What you have to do: In the copy, keep every word of the data below and none of its pictures.

Provided information:
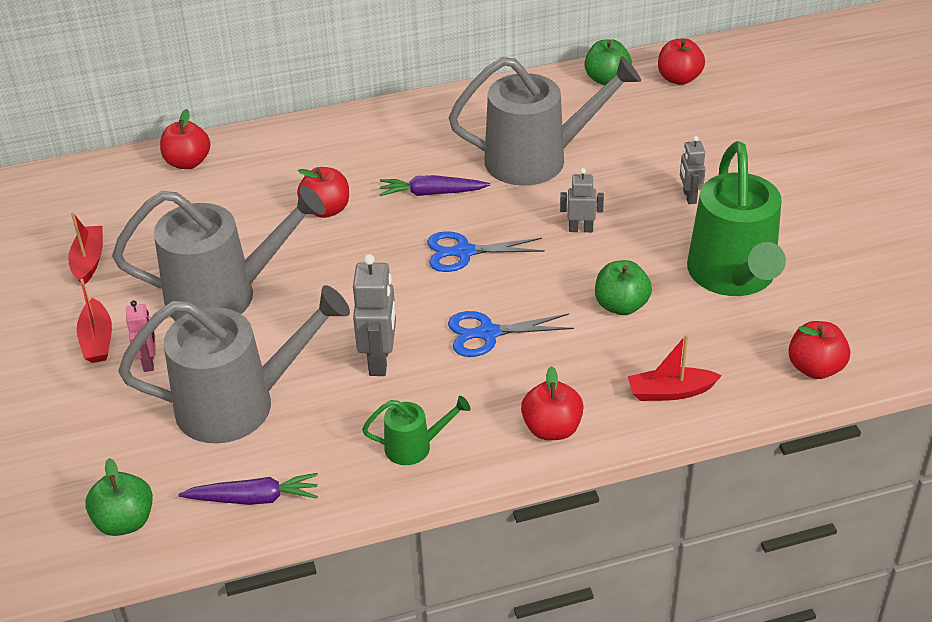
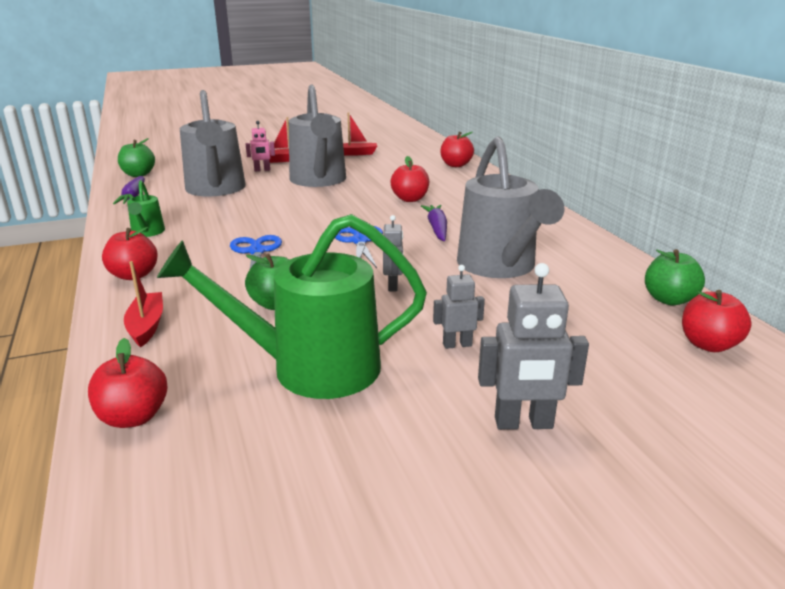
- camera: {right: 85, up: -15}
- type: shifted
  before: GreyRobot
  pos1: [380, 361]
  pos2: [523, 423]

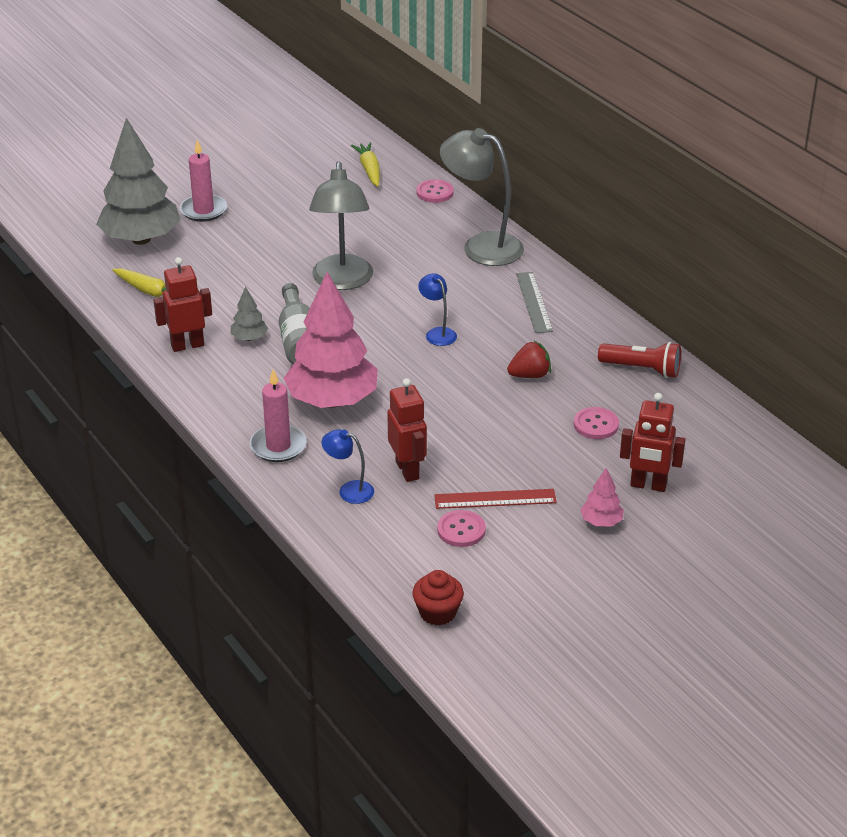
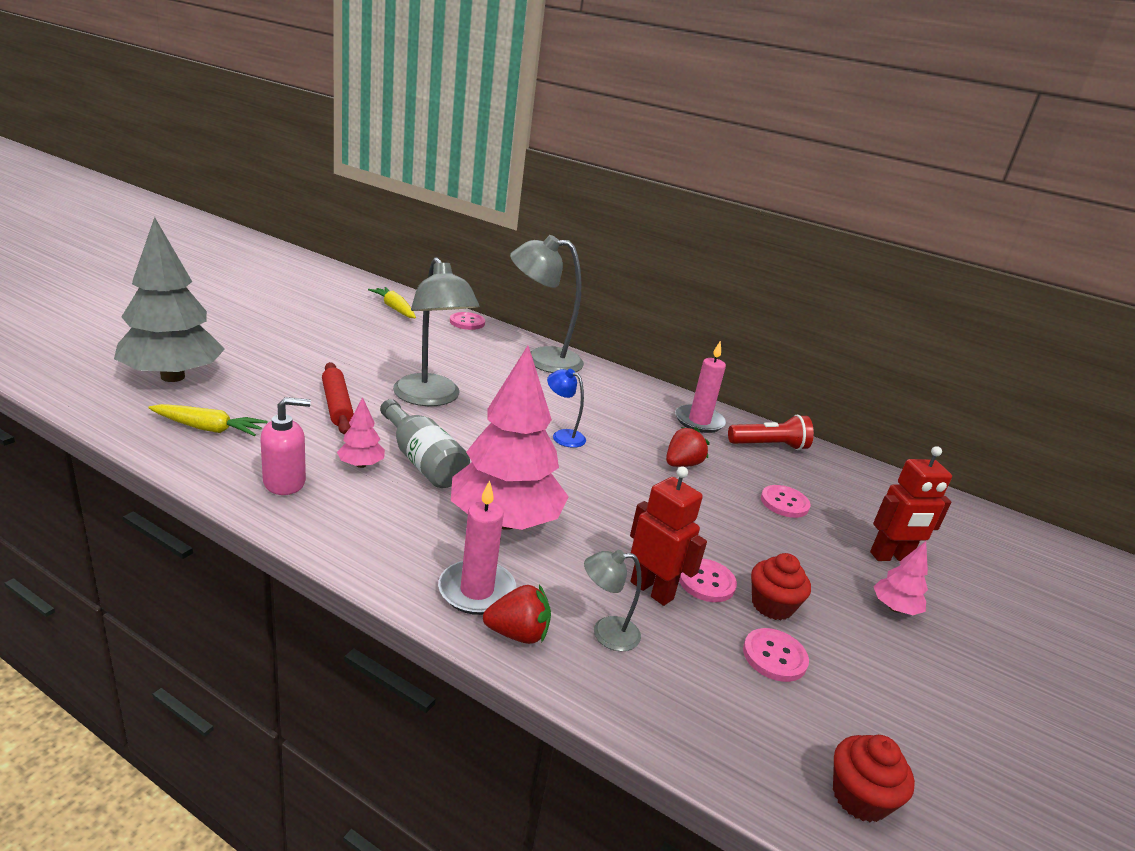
- camera: {right: -30, up: -10}
- type: gone
  before: GreyRuler
  pos1: [533, 302]
- type: new
  after: RedRollingPin
  pos2: [337, 405]
- type: new
  after: RedStrawberry
  pos2: [518, 634]
- type: new
  after: PinkButton
  pos2: [706, 582]
- type: shifted
  before: PinkCandle
  pos1: [203, 210]
  pos2: [699, 421]
- type: swapped
  before: RedRobot
  after: PinkSoapDispenser
  pos1: [187, 345]
  pos2: [285, 482]
- type: swapped
  before: RedRuler
  after: RedCupcake
  pos1: [495, 499]
  pos2: [772, 605]
- type: repainted
  before: GreyTree
  after: PinkTree
  pos1: [249, 338]
  pos2: [361, 465]
- type: repainted
  before: BlueLamp
  after: GreyLamp
  pos1: [349, 490]
  pos2: [606, 633]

Answer for the task:
- camera: {right: 85, up: -15}
- type: shifted
  before: GreyRobot
  pos1: [380, 361]
  pos2: [523, 423]

- camera: {right: -30, up: -10}
- type: gone
  before: GreyRuler
  pos1: [533, 302]
- type: new
  after: RedRollingPin
  pos2: [337, 405]
- type: new
  after: RedStrawberry
  pos2: [518, 634]
- type: new
  after: PinkButton
  pos2: [706, 582]
- type: shifted
  before: PinkCandle
  pos1: [203, 210]
  pos2: [699, 421]
- type: swapped
  before: RedRobot
  after: PinkSoapDispenser
  pos1: [187, 345]
  pos2: [285, 482]
- type: swapped
  before: RedRuler
  after: RedCupcake
  pos1: [495, 499]
  pos2: [772, 605]
- type: repainted
  before: GreyTree
  after: PinkTree
  pos1: [249, 338]
  pos2: [361, 465]
- type: repainted
  before: BlueLamp
  after: GreyLamp
  pos1: [349, 490]
  pos2: [606, 633]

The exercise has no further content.